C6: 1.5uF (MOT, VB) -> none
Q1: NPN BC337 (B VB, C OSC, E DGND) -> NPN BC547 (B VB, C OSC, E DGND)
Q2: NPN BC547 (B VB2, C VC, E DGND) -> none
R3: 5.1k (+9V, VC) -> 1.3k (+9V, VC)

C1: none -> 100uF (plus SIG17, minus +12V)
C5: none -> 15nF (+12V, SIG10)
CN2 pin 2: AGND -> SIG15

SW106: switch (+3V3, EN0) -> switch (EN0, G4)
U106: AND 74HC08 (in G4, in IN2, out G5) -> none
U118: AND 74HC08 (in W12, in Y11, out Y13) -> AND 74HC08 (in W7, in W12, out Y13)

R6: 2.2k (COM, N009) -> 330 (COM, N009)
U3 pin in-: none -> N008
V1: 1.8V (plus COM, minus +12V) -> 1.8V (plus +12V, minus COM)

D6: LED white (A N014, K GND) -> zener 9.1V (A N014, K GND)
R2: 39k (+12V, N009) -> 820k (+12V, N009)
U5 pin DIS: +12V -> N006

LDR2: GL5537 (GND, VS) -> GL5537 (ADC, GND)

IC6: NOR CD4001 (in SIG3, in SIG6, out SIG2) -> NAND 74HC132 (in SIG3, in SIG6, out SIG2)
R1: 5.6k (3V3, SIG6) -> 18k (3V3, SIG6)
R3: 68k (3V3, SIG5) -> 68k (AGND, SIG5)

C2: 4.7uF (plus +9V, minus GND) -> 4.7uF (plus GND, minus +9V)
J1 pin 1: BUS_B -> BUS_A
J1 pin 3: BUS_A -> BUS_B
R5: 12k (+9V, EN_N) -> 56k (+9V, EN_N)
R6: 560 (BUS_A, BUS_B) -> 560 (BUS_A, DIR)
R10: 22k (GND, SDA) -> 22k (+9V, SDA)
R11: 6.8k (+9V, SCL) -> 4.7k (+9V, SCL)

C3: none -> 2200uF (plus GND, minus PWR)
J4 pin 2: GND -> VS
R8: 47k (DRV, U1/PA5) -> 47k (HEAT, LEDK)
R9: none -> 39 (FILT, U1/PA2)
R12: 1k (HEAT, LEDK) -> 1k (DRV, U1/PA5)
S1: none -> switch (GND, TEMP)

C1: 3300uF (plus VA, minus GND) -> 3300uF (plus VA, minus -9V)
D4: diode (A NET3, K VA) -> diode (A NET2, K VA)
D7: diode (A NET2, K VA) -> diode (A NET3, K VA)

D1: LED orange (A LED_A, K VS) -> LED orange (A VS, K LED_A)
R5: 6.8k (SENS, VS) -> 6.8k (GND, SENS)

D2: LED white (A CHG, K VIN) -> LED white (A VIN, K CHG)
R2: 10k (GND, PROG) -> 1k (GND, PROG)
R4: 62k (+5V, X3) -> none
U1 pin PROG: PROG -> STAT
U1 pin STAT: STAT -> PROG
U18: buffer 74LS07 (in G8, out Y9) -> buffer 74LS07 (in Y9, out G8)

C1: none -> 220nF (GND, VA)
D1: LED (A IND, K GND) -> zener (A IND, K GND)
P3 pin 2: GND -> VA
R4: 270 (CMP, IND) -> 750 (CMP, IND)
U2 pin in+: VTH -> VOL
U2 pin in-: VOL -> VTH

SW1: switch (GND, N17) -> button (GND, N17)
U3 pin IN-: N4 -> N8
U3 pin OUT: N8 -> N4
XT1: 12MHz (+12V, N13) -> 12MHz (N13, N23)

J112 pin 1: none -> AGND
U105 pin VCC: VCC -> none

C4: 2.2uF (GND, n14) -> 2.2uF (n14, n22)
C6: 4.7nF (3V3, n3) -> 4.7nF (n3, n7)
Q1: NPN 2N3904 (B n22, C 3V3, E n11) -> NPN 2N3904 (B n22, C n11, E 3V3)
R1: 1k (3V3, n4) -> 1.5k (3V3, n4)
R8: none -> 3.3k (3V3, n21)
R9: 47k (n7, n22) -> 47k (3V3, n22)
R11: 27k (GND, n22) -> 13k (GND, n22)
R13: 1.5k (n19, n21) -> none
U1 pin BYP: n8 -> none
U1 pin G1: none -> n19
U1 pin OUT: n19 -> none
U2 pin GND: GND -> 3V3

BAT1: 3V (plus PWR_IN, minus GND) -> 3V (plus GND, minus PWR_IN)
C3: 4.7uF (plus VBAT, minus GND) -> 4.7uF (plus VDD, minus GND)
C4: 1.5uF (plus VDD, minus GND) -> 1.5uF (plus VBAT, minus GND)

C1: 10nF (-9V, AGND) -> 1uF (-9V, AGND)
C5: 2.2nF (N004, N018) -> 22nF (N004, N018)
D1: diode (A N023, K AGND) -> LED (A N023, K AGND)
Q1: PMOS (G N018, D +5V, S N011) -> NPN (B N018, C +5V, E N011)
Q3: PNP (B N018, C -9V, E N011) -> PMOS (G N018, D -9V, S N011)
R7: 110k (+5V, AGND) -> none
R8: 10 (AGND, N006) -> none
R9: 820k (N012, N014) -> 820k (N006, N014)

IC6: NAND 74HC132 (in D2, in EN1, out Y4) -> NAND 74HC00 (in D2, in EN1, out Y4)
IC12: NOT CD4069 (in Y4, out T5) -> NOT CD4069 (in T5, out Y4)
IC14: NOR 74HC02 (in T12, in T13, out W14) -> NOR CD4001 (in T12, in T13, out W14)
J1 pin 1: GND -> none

#####

(Activity): Give the exact lines, and only those, from the line containing "R3: 5.1k (+9V, VC) -> 1.3k (+9V, VC)" through the line containing "R3: 68k (3V3, SIG5) -> 68k (AGND, SIG5)" in the entries above.

(Solution to the exercise):
R3: 5.1k (+9V, VC) -> 1.3k (+9V, VC)

C1: none -> 100uF (plus SIG17, minus +12V)
C5: none -> 15nF (+12V, SIG10)
CN2 pin 2: AGND -> SIG15

SW106: switch (+3V3, EN0) -> switch (EN0, G4)
U106: AND 74HC08 (in G4, in IN2, out G5) -> none
U118: AND 74HC08 (in W12, in Y11, out Y13) -> AND 74HC08 (in W7, in W12, out Y13)

R6: 2.2k (COM, N009) -> 330 (COM, N009)
U3 pin in-: none -> N008
V1: 1.8V (plus COM, minus +12V) -> 1.8V (plus +12V, minus COM)

D6: LED white (A N014, K GND) -> zener 9.1V (A N014, K GND)
R2: 39k (+12V, N009) -> 820k (+12V, N009)
U5 pin DIS: +12V -> N006

LDR2: GL5537 (GND, VS) -> GL5537 (ADC, GND)

IC6: NOR CD4001 (in SIG3, in SIG6, out SIG2) -> NAND 74HC132 (in SIG3, in SIG6, out SIG2)
R1: 5.6k (3V3, SIG6) -> 18k (3V3, SIG6)
R3: 68k (3V3, SIG5) -> 68k (AGND, SIG5)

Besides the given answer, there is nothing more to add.